• Exercise description: Transcribe exactly the lines from the one containing "purple plate H4:H7" through the last line of the listing below, inclusive, and nothing beyond them.

╭──

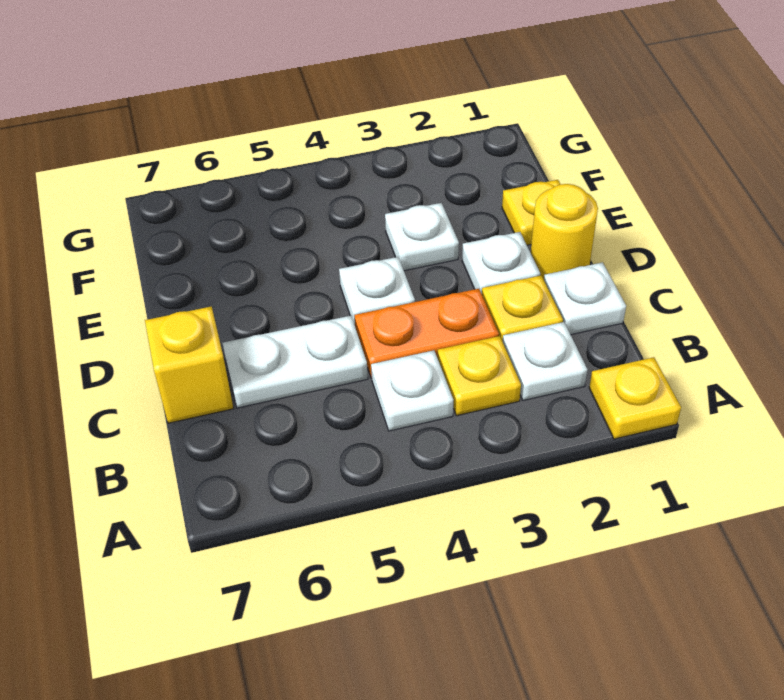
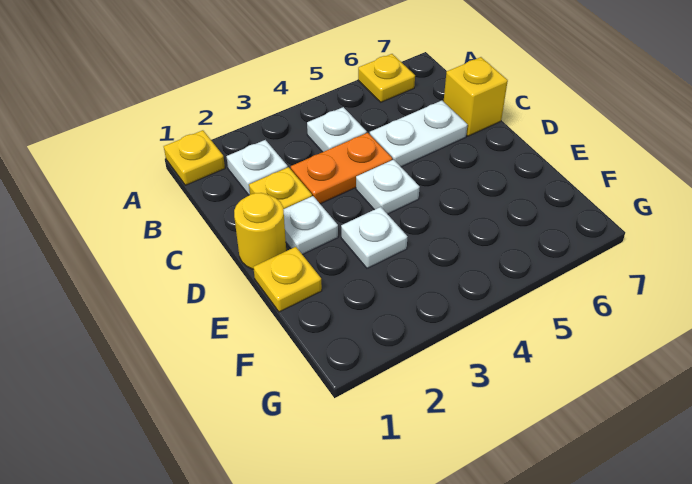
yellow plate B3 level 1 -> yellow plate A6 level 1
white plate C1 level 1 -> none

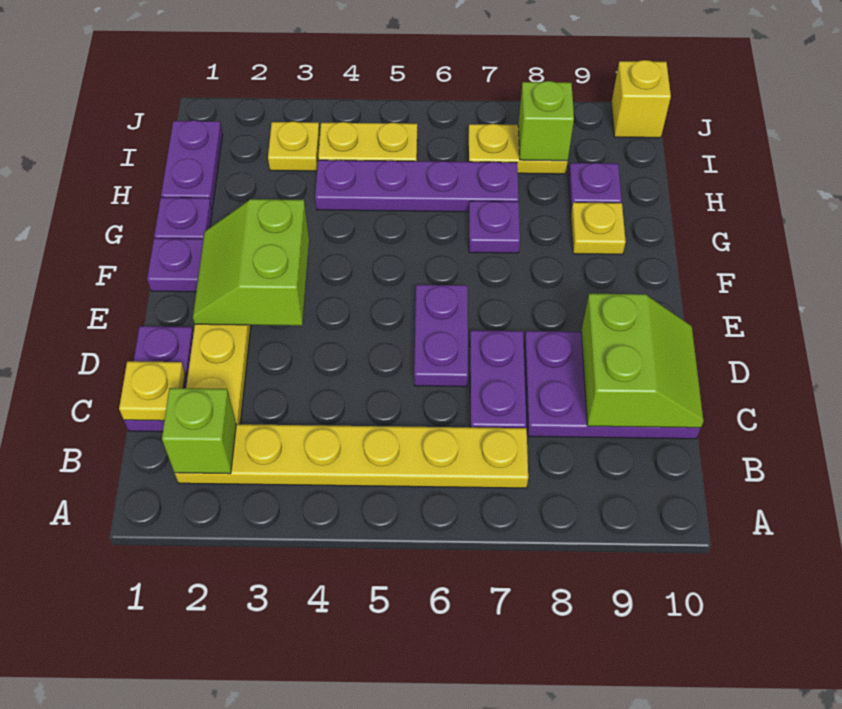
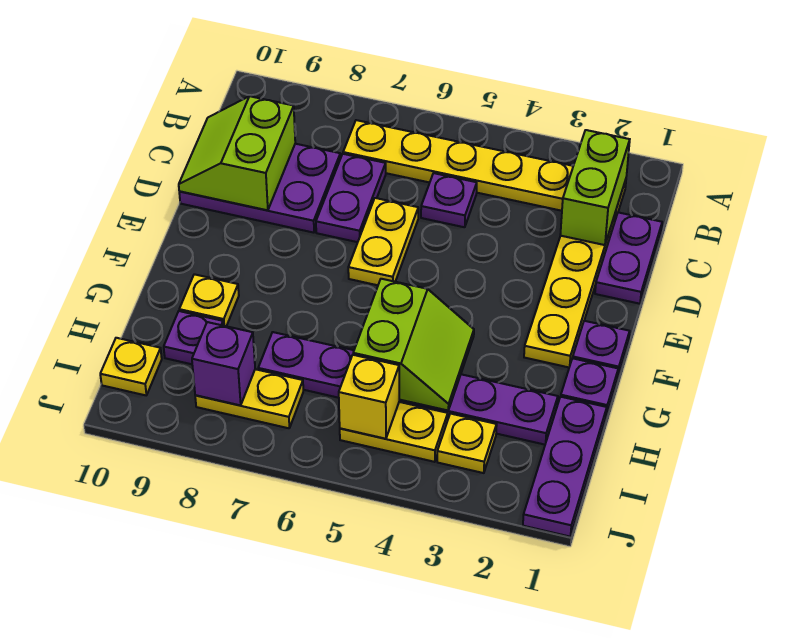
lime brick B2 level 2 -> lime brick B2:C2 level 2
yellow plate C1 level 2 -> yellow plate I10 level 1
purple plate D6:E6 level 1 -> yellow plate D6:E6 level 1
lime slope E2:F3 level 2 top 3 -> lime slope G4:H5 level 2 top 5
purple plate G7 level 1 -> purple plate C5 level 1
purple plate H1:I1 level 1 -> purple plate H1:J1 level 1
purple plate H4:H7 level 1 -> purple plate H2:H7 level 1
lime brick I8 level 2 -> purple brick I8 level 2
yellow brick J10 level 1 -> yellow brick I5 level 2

╰──

• Solved exercise:
purple plate H4:H7 level 1 -> purple plate H2:H7 level 1
lime brick I8 level 2 -> purple brick I8 level 2
yellow brick J10 level 1 -> yellow brick I5 level 2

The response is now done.